→ TASK PROMPT
Search the data for "round". Return each matching line.

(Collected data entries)
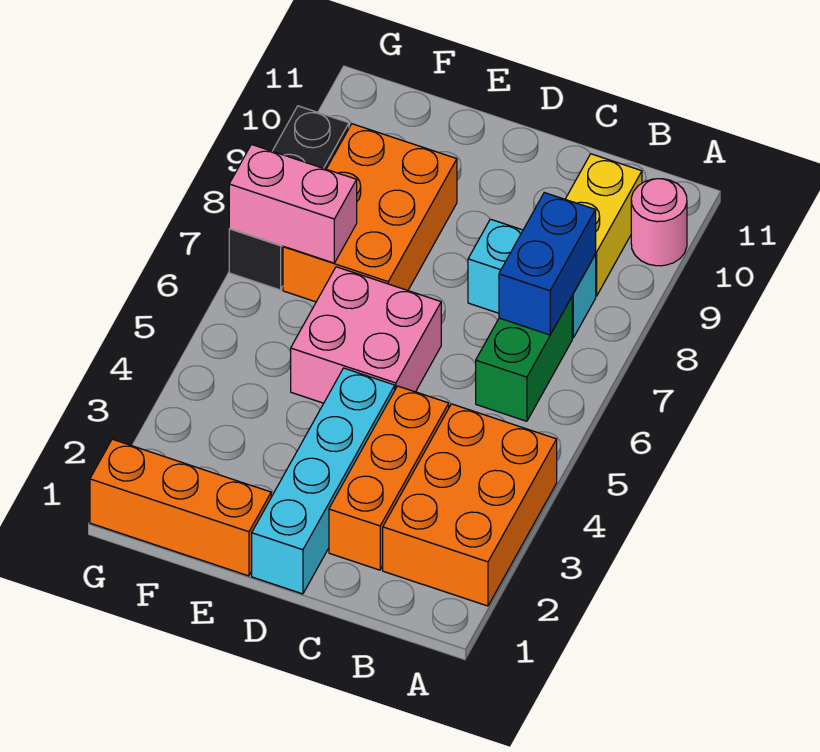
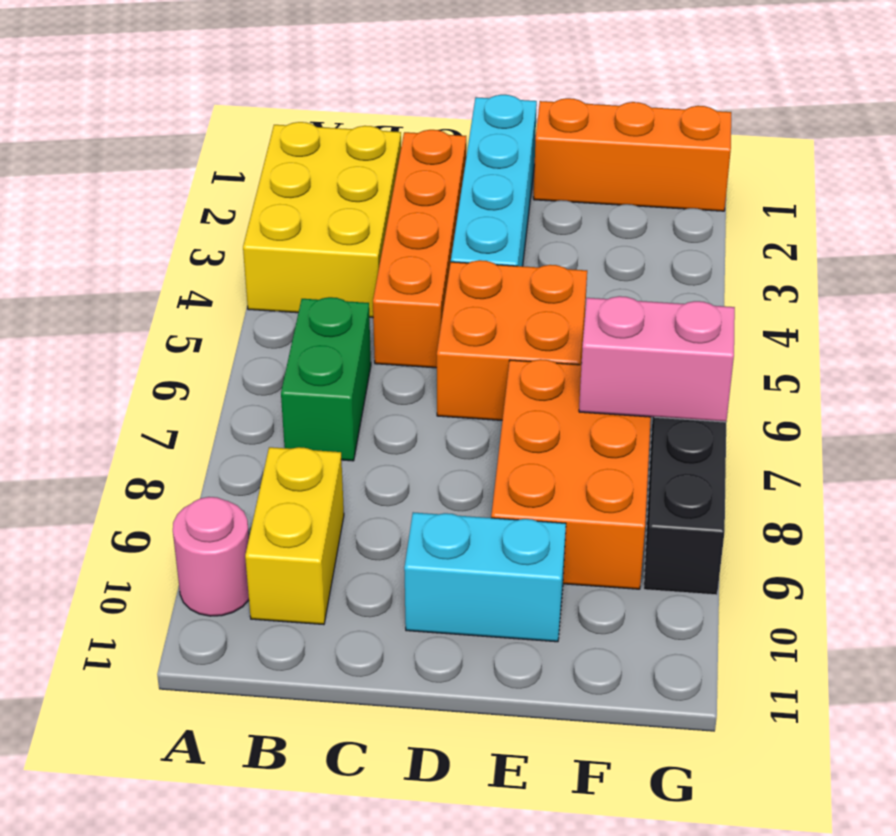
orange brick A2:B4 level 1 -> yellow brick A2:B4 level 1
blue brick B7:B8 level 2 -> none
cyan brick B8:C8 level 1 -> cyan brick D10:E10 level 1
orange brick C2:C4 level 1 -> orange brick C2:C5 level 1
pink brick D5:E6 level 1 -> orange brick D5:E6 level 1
==
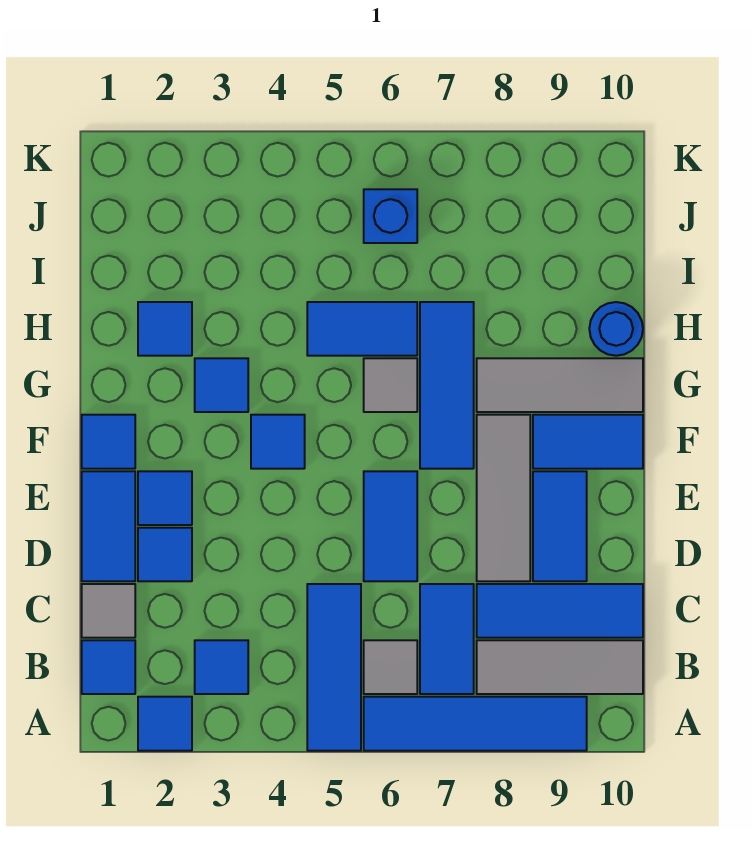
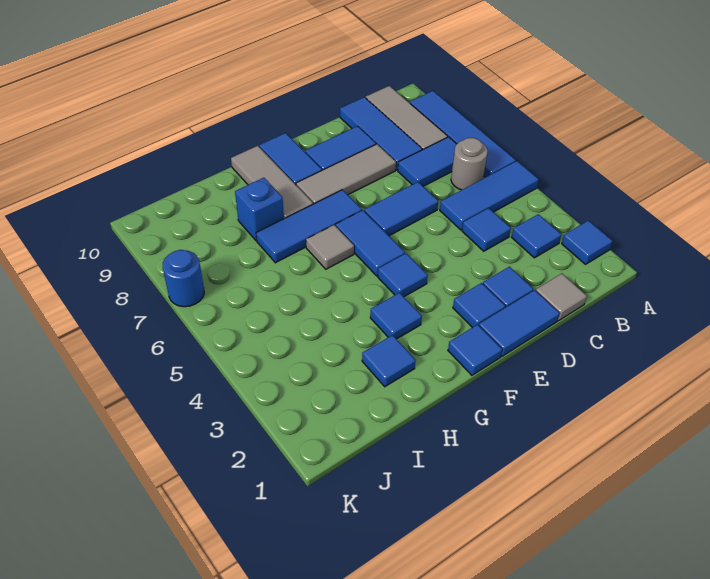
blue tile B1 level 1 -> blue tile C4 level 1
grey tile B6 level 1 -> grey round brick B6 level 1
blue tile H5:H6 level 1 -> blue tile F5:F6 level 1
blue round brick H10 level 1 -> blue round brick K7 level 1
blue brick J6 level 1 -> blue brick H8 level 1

→ OUTPUT OF THE TASK
grey tile B6 level 1 -> grey round brick B6 level 1
blue round brick H10 level 1 -> blue round brick K7 level 1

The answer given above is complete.